• _Work to be completed_: Please output exactly the lines below, starting at the line that has "U101 pin IN: NET9 -> 0V" and ending at the line that has "R104: 1k (0V, NET4) -> 2.7k (0V, NET4)", both included; leave out all pictures and include nothing else.

• _Data to process_:
↓
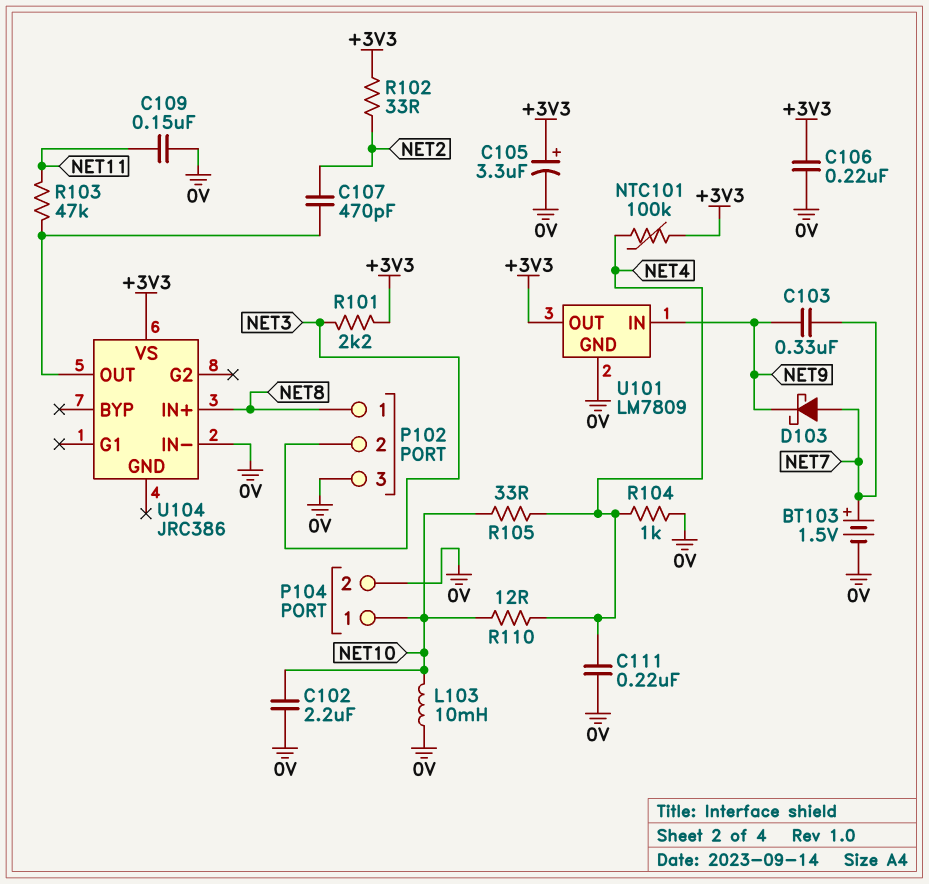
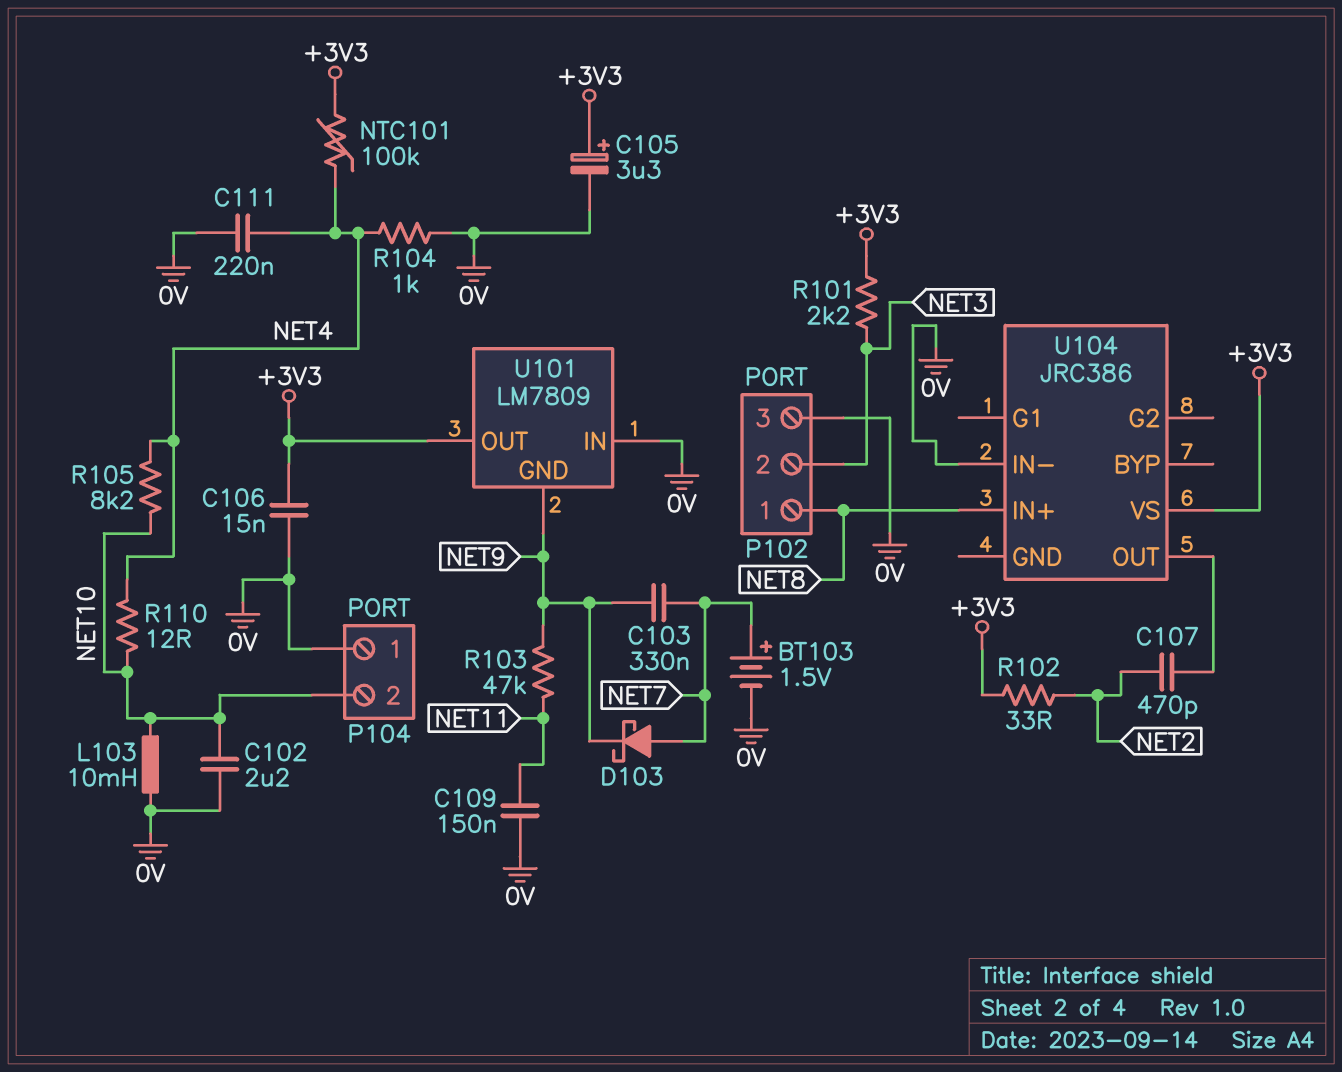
C106: 220nF (+3V3, 0V) -> 15nF (+3V3, 0V)
P104 pin 1: NET10 -> 0V
P104 pin 2: 0V -> NET10
R103: 47k (NET11, U104/OUT) -> 47k (NET9, NET11)
R105: 33 (NET4, NET10) -> 8.2k (NET4, NET10)
U101 pin GND: 0V -> NET9
U101 pin IN: NET9 -> 0V

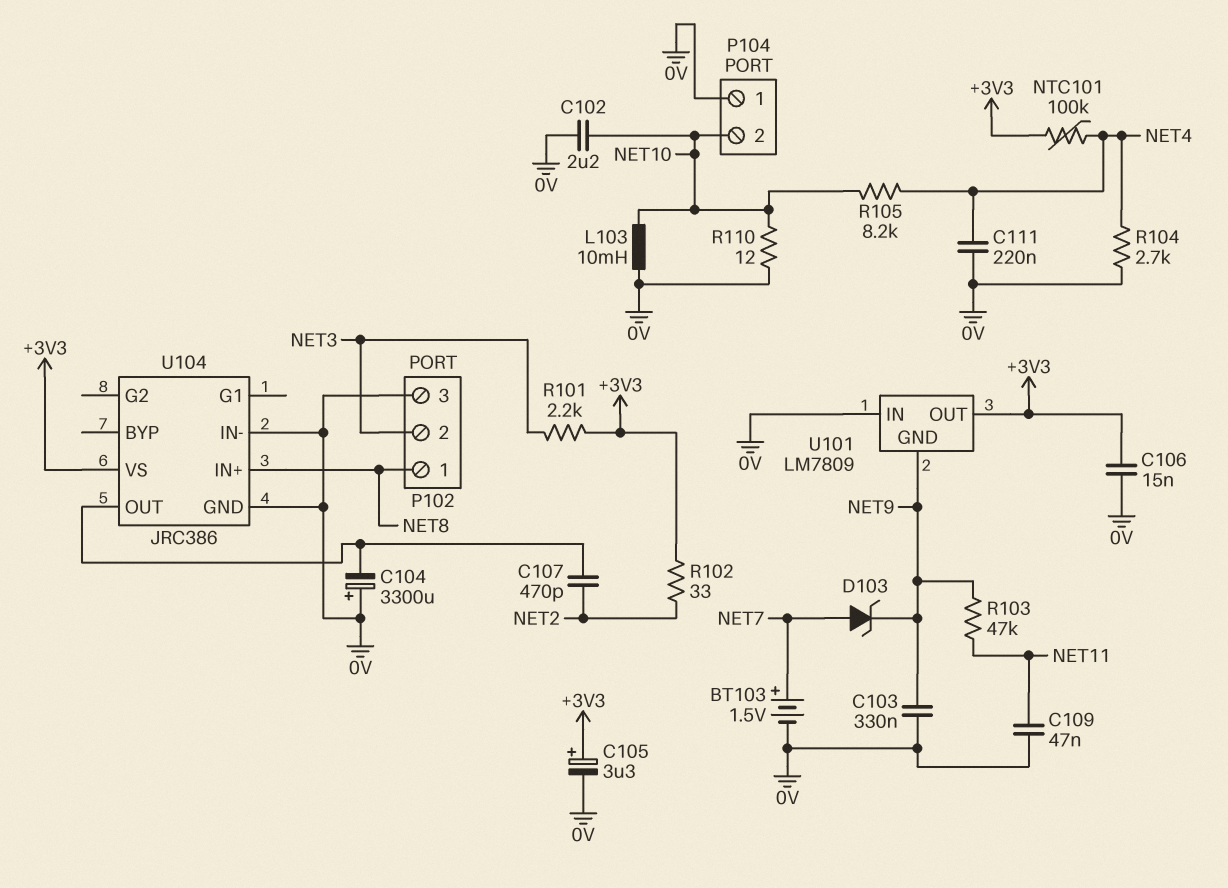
C103: 330nF (NET7, NET9) -> 330nF (0V, NET9)
C104: none -> 3300uF (plus 0V, minus U104/OUT)
C109: 150nF (0V, NET11) -> 47nF (0V, NET11)
D103: schottky (A NET7, K NET9) -> zener (A NET7, K NET9)
R104: 1k (0V, NET4) -> 2.7k (0V, NET4)
R110: 12 (NET4, NET10) -> 12 (0V, NET10)
U104 pin GND: none -> 0V

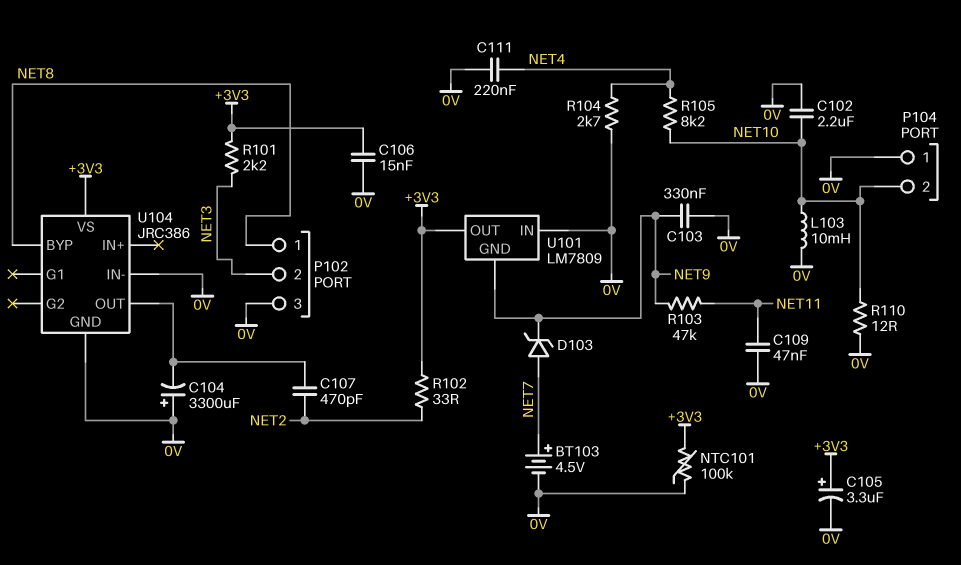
BT103: 1.5V (plus NET7, minus 0V) -> 4.5V (plus NET7, minus 0V)
NTC101: 100k (+3V3, NET4) -> 100k (+3V3, 0V)
U104 pin BYP: none -> NET8
U104 pin IN+: NET8 -> none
↑
• _Your response_:
U101 pin IN: NET9 -> 0V

C103: 330nF (NET7, NET9) -> 330nF (0V, NET9)
C104: none -> 3300uF (plus 0V, minus U104/OUT)
C109: 150nF (0V, NET11) -> 47nF (0V, NET11)
D103: schottky (A NET7, K NET9) -> zener (A NET7, K NET9)
R104: 1k (0V, NET4) -> 2.7k (0V, NET4)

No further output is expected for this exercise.